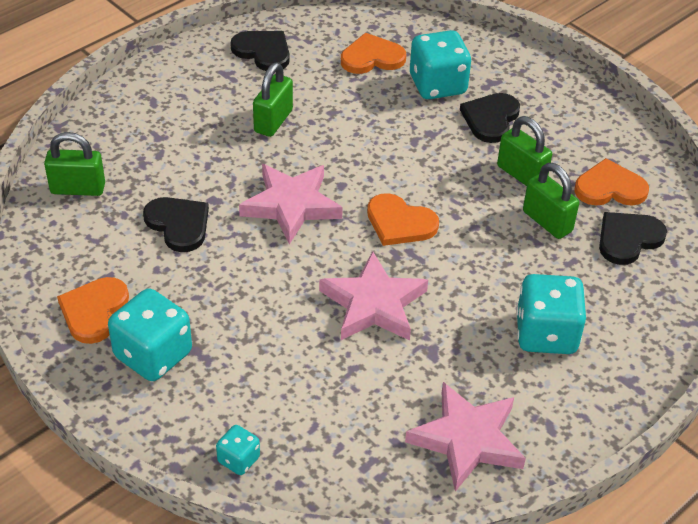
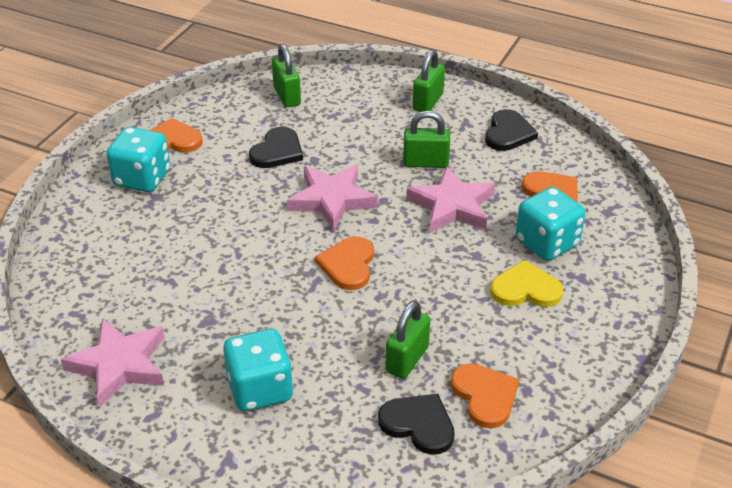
camera: 70 degrees right, 5 degrees down
(238, 459) = (60, 246): turquoise dice -> none
(373, 304) = (244, 274): pink star -> pink star (452, 206)
(490, 119) = (525, 289): black heart -> yellow heart
(521, 174) = (461, 327): green padlock -> green padlock (428, 102)

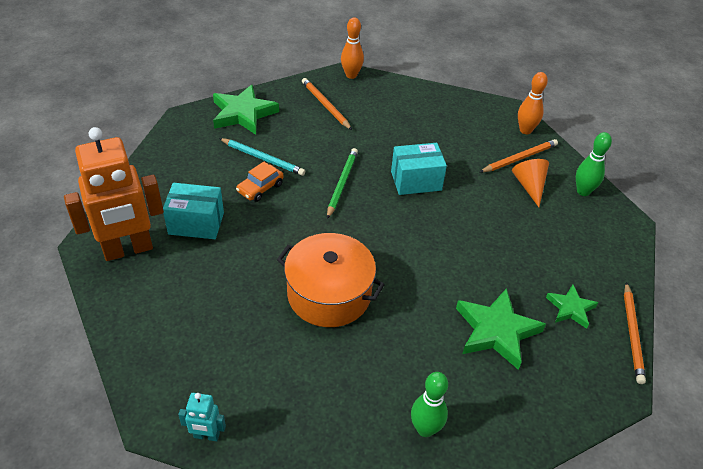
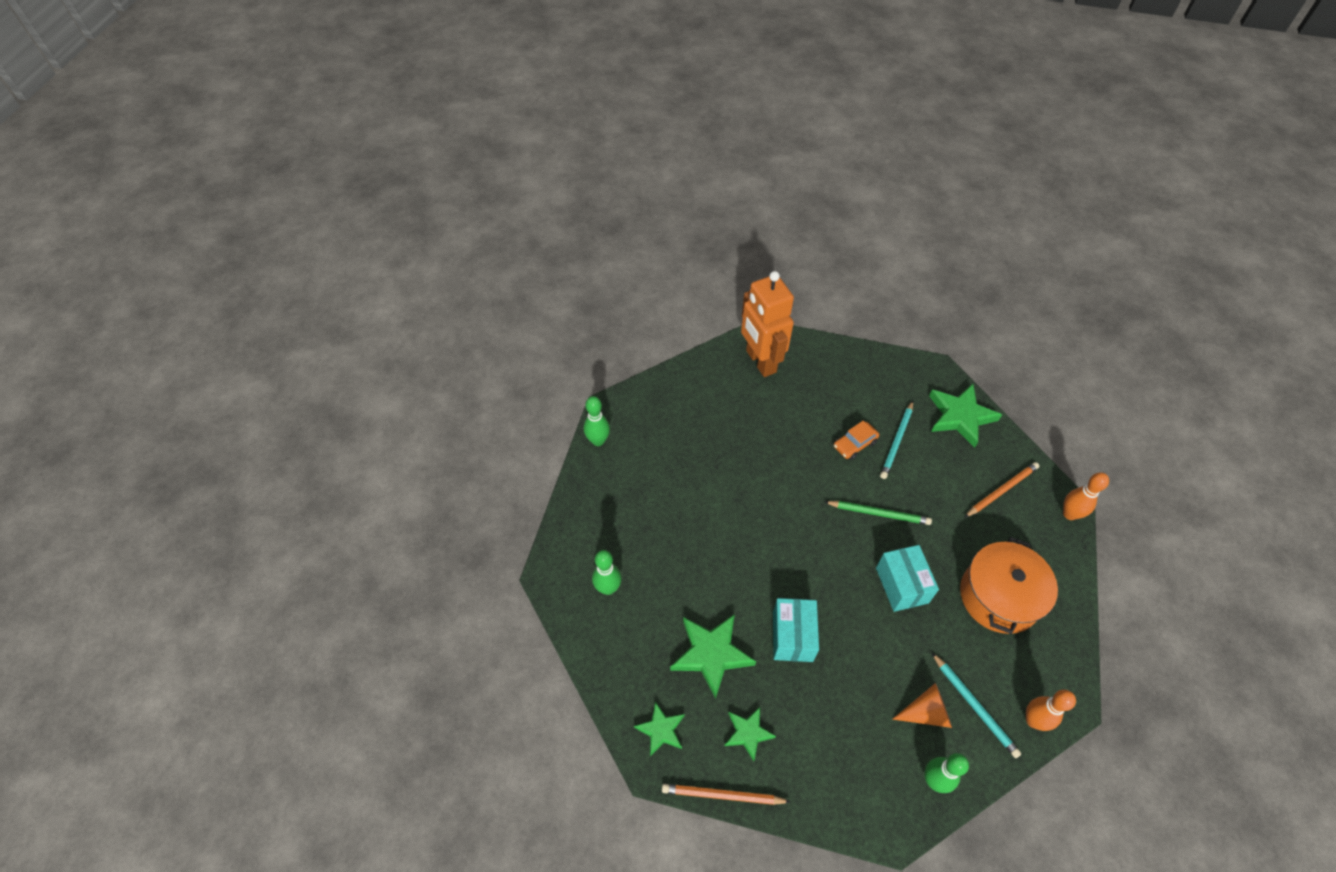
camera: 90 degrees right, 10 degrees up
(196, 223) = (799, 402): turquoise box -> turquoise box (792, 636)
(206, 436) = (598, 440): turquoise robot -> green bowling pin
(260, 188) = (854, 444): orange car -> orange car turned 75 degrees counterclockwise
(329, 294) = (735, 510): orange pot -> orange pot (999, 596)
(519, 158) = (974, 706): orange pencil -> turquoise pencil
(582, 382) = (661, 730): none -> green star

════════════════════

◆ **PROMPT**: The answer must consist of every line from the data that holds the string "turquoise".

◆ **RESPONSE**:
(238, 459) = (60, 246): turquoise dice -> none
(196, 223) = (799, 402): turquoise box -> turquoise box (792, 636)
(206, 436) = (598, 440): turquoise robot -> green bowling pin
(519, 158) = (974, 706): orange pencil -> turquoise pencil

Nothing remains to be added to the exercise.